* _Task goal_
Only the lines below between the ones containing "(315, 227) = (640, 232): none" and "(654, 289) = (760, 107): red", inclusive, are to be reproduced, each exactly as it stands.

* _Study material_
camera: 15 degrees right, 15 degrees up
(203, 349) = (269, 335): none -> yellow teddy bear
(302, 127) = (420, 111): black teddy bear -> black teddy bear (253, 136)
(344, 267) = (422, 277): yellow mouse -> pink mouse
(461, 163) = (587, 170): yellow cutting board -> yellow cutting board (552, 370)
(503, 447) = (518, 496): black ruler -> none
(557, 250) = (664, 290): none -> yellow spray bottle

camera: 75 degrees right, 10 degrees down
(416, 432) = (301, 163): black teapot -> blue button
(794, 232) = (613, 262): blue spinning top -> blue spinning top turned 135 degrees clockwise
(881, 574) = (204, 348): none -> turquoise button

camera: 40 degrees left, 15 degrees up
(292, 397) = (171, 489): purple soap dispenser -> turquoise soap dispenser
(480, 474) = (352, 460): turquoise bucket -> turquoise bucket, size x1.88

==

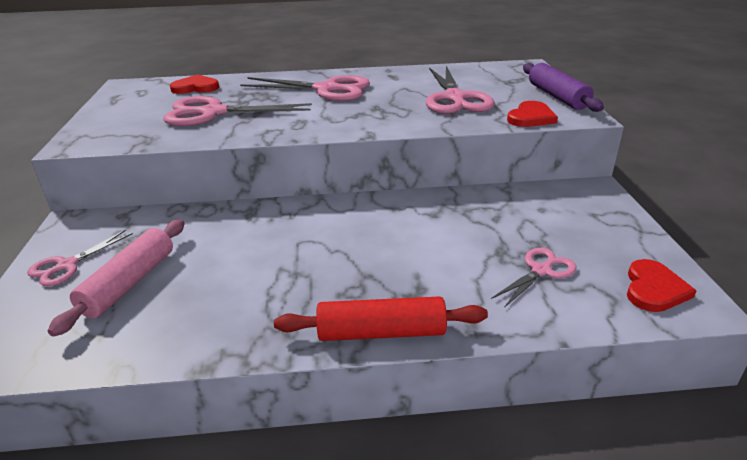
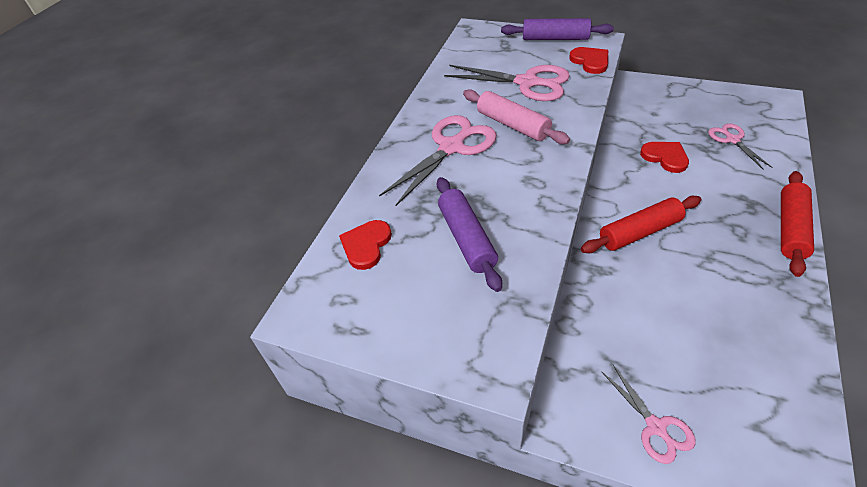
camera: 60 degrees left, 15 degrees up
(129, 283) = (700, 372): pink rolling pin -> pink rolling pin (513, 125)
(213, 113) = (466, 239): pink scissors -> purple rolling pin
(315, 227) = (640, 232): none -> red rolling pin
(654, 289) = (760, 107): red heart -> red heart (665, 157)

* _Expected output_
(315, 227) = (640, 232): none -> red rolling pin
(654, 289) = (760, 107): red heart -> red heart (665, 157)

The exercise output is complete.